-- TO DO --
Which lines in the records below contain the word "VBAT"? Return each of them.

Modification records:

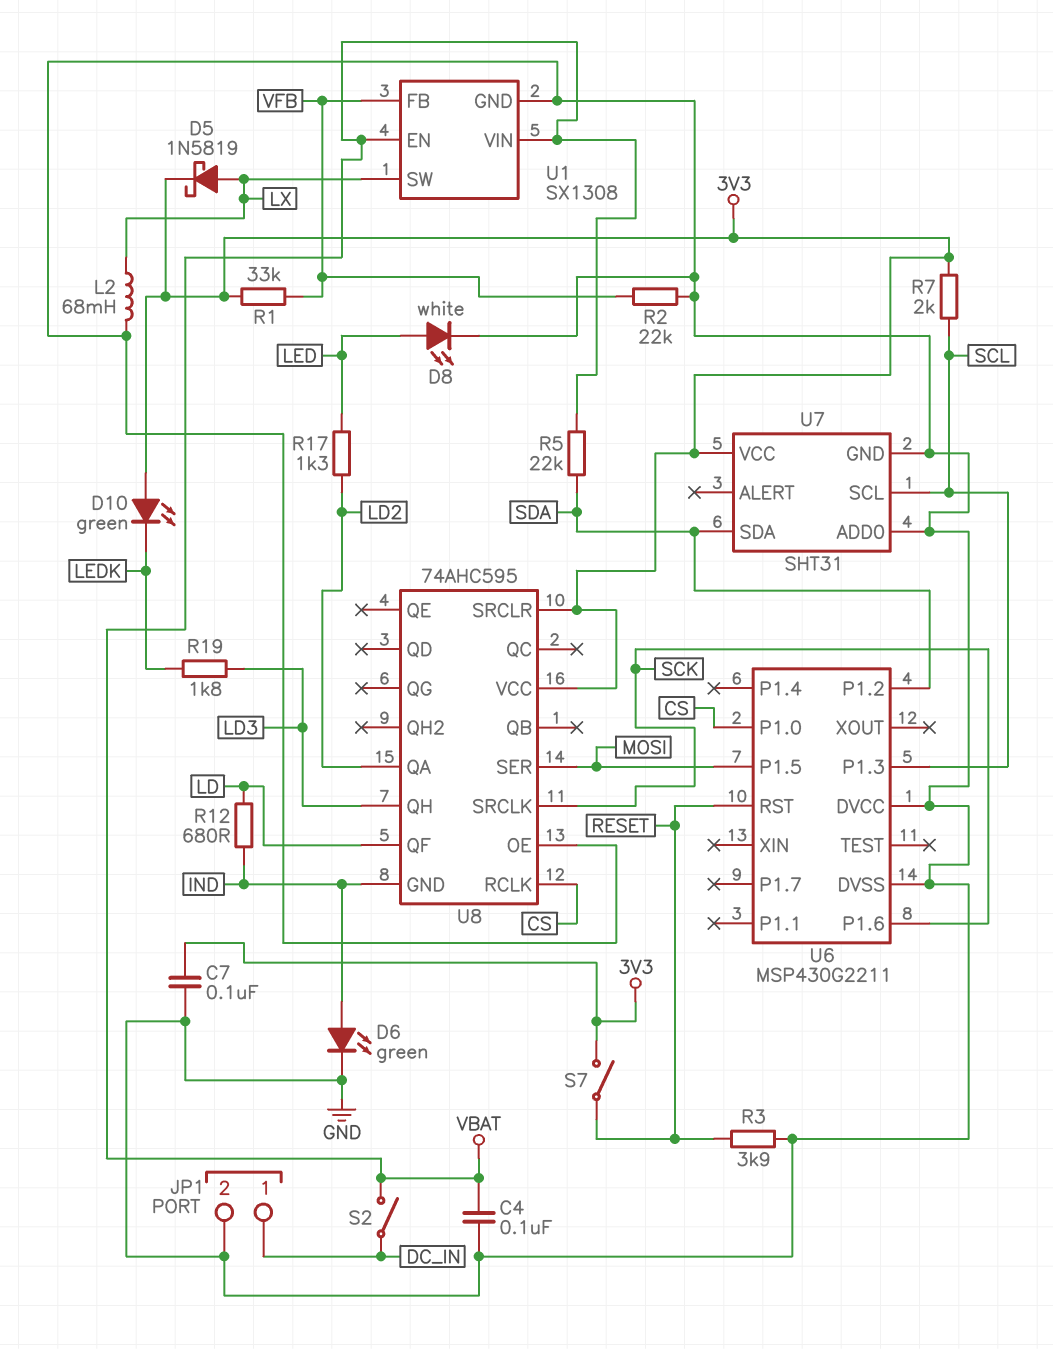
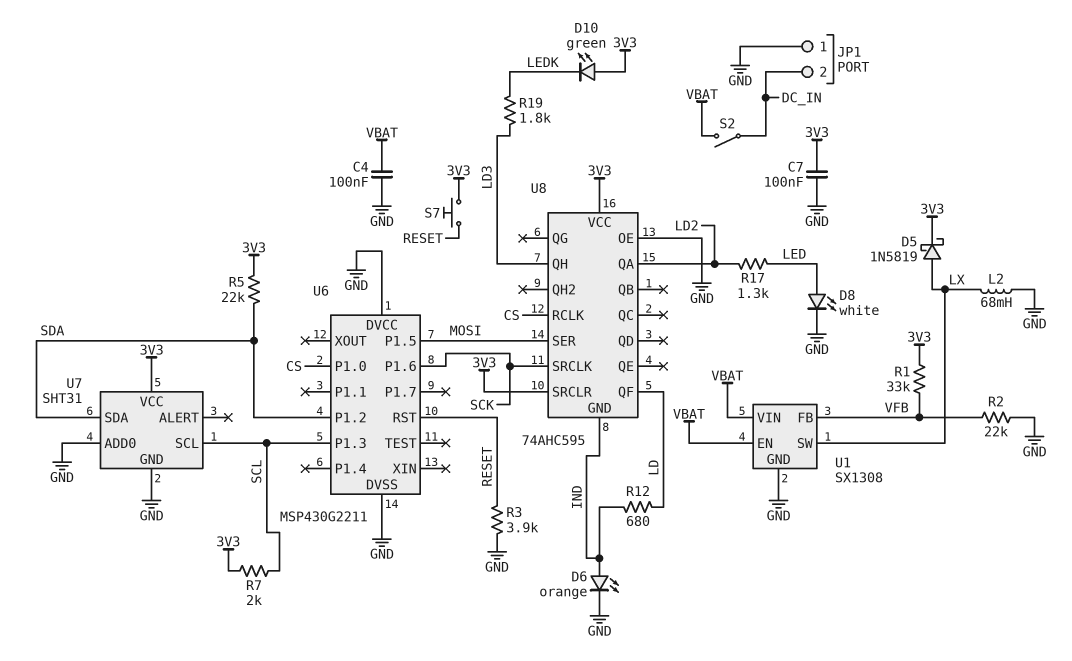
D6: LED green (A IND, K GND) -> LED orange (A IND, K GND)
JP1 pin 1: DC_IN -> GND
JP1 pin 2: GND -> DC_IN
R5: 22k (SDA, VBAT) -> 22k (3V3, SDA)
S7: switch (3V3, RESET) -> button (3V3, RESET)

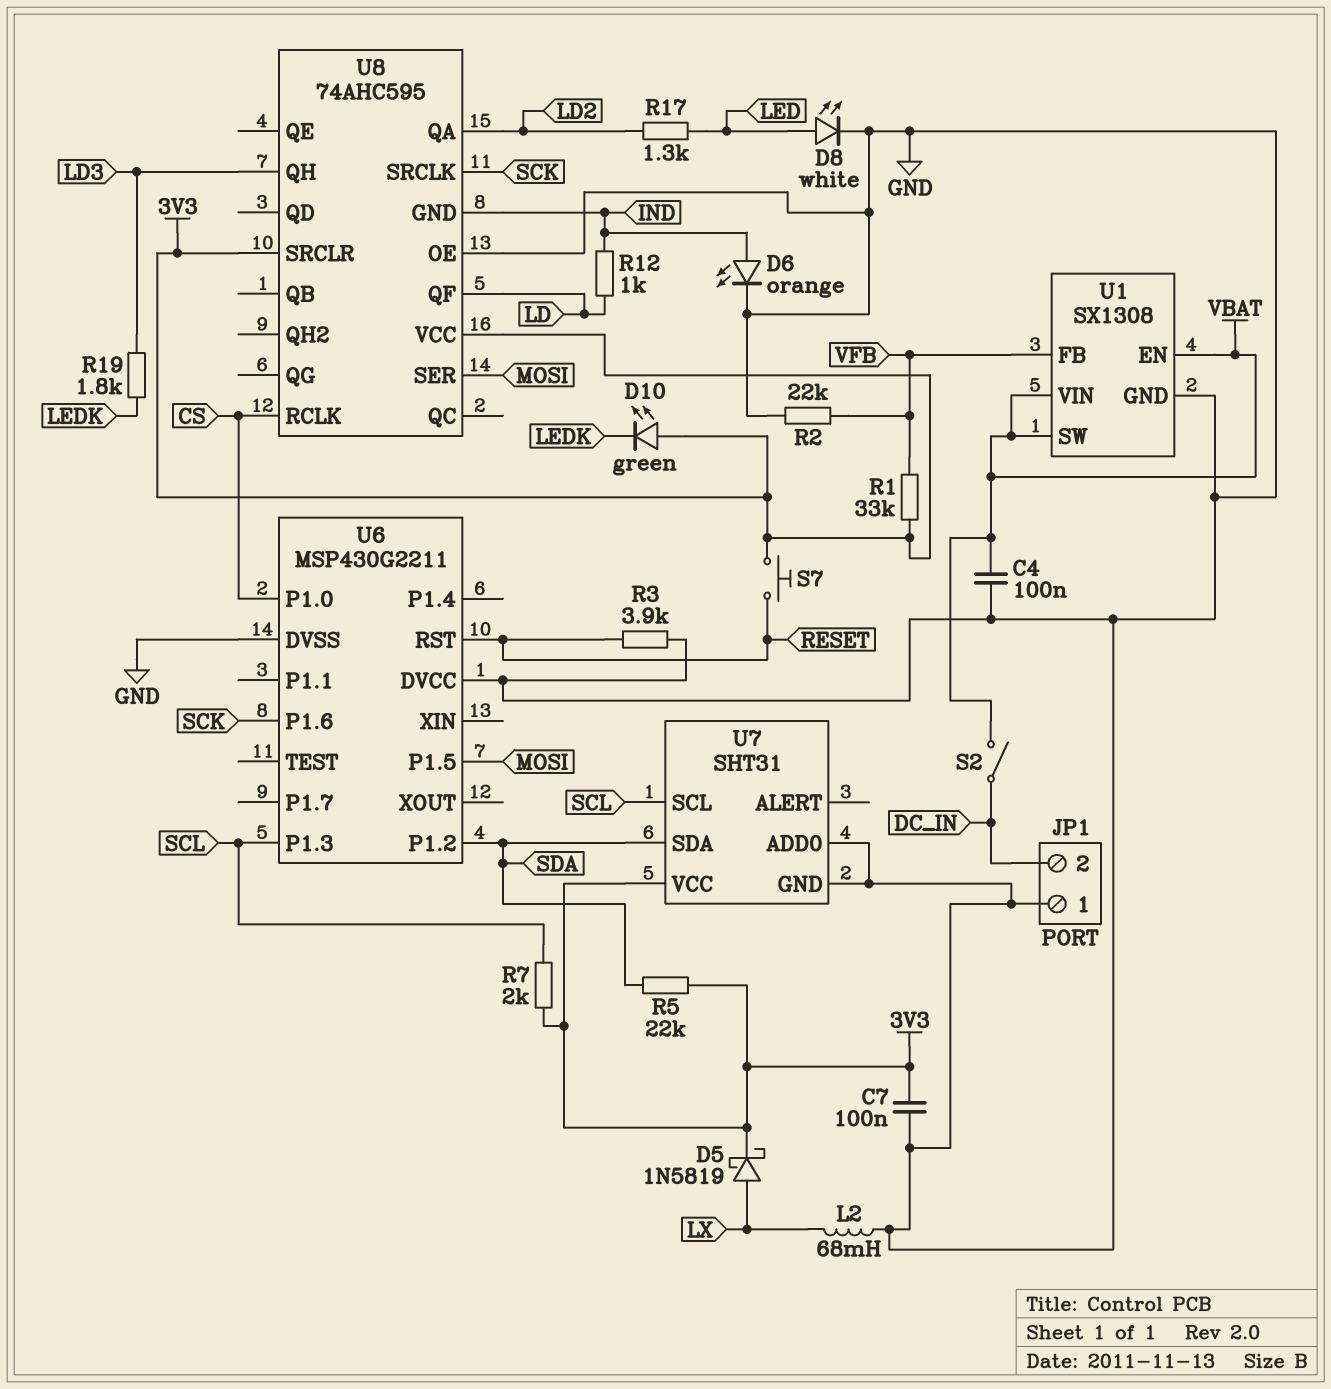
R12: 680 (IND, LD) -> 1k (IND, LD)
U1 pin SW: LX -> VBAT

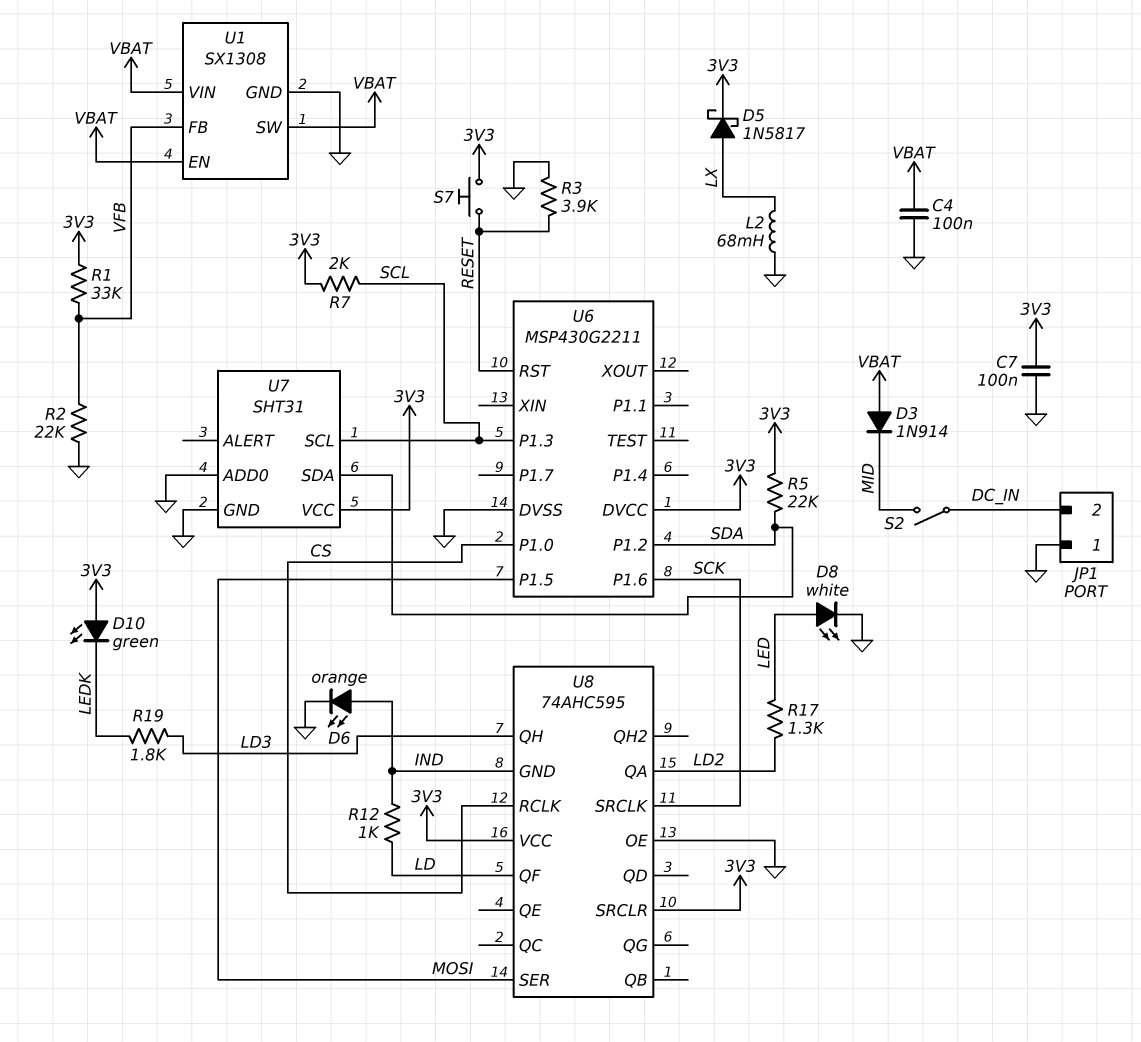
D3: none -> diode 1N914 (A VBAT, K MID)
D5: schottky 1N5819 (A LX, K 3V3) -> schottky 1N5817 (A LX, K 3V3)
S2: switch (DC_IN, VBAT) -> switch (DC_IN, MID)
U6 pin DVCC: GND -> 3V3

-- TASK ANSWER --
R5: 22k (SDA, VBAT) -> 22k (3V3, SDA)
U1 pin SW: LX -> VBAT
D3: none -> diode 1N914 (A VBAT, K MID)
S2: switch (DC_IN, VBAT) -> switch (DC_IN, MID)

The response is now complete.